#### What the task asks:
The lines from the one containing "U2 pin VCC: DGND -> VA" through the last one in the data: please copy those exactly, and only those, without the pictures.

Image comparison data:
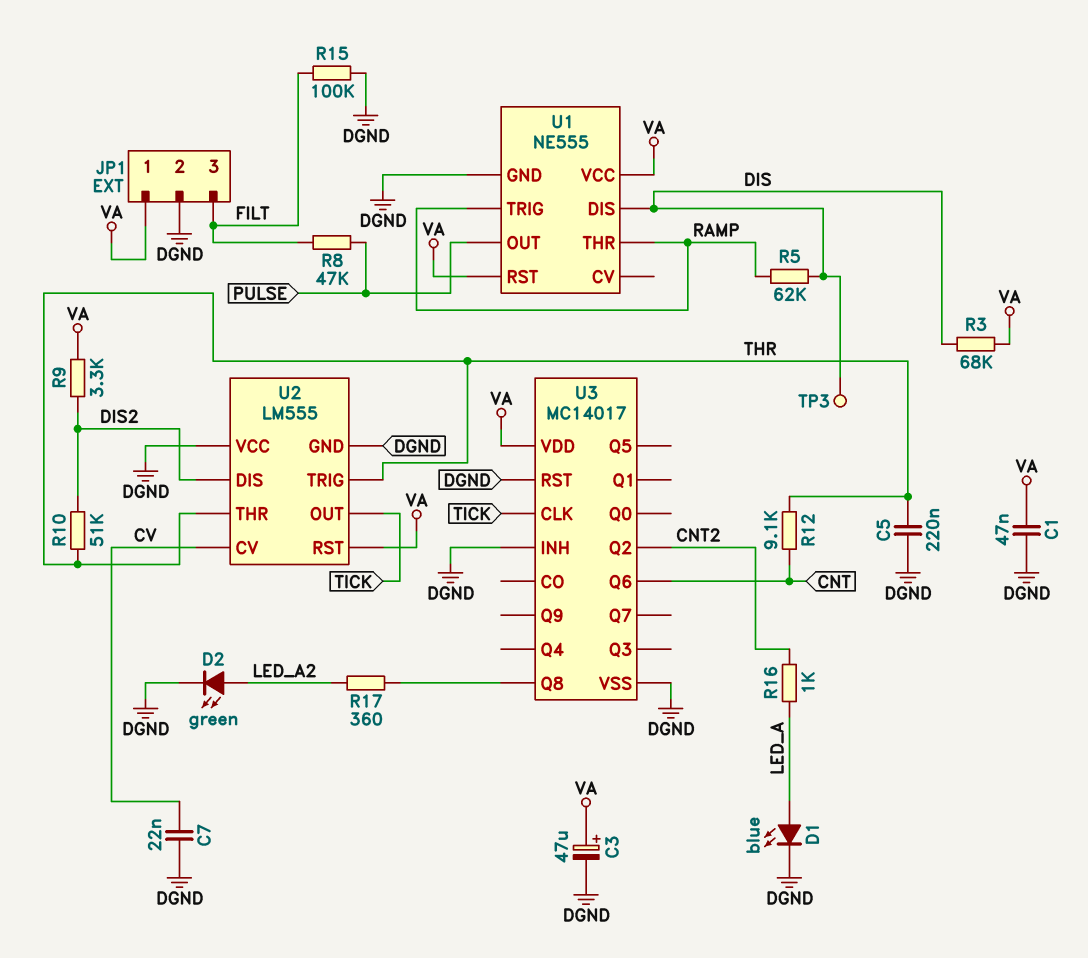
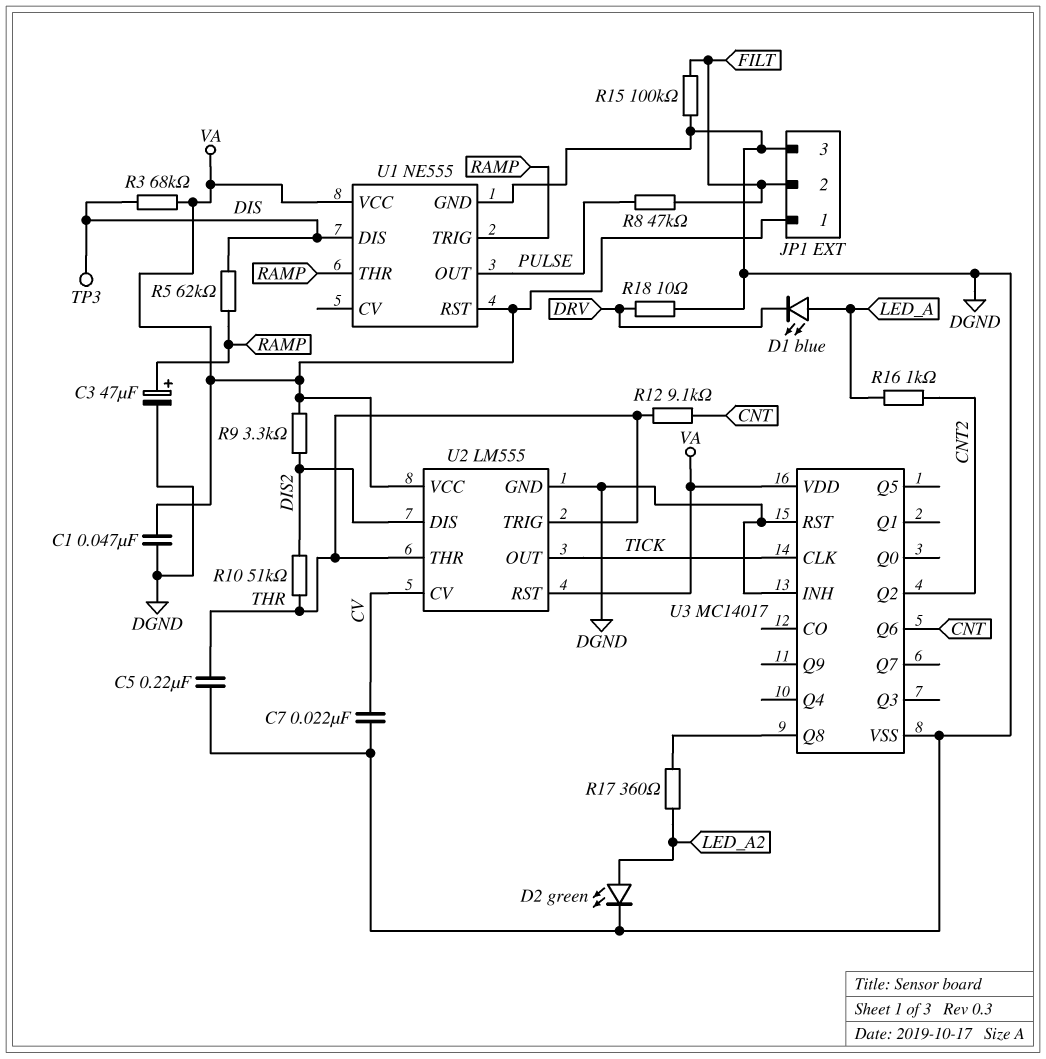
C3: 47uF (plus VA, minus DGND) -> 47uF (plus RAMP, minus DGND)
D1: LED blue (A LED_A, K DGND) -> LED blue (A LED_A, K DRV)
JP1 pin 2: DGND -> FILT
JP1 pin 3: FILT -> DGND
R18: none -> 10 (DGND, DRV)
U2 pin VCC: DGND -> VA

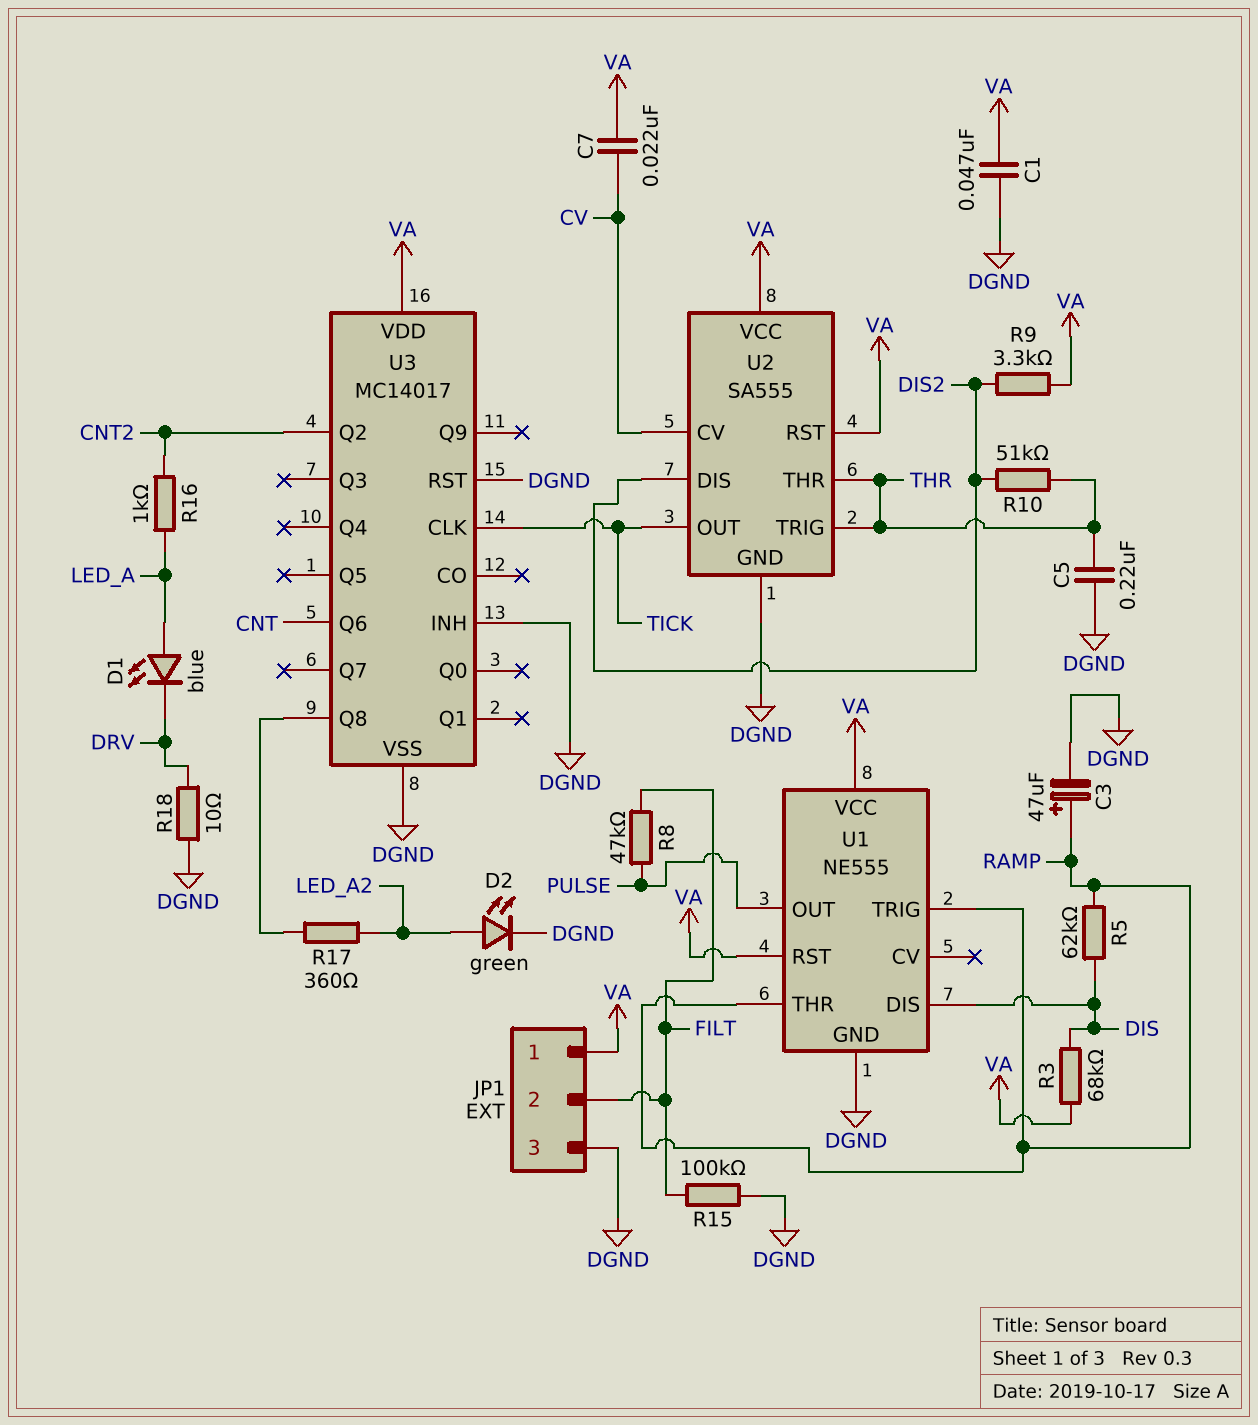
C7: 22nF (CV, DGND) -> 22nF (CV, VA)
R12: 9.1k (CNT, THR) -> none
TP3: test point (DIS) -> none
U2: LM555 -> SA555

#### Expected output:
U2 pin VCC: DGND -> VA

C7: 22nF (CV, DGND) -> 22nF (CV, VA)
R12: 9.1k (CNT, THR) -> none
TP3: test point (DIS) -> none
U2: LM555 -> SA555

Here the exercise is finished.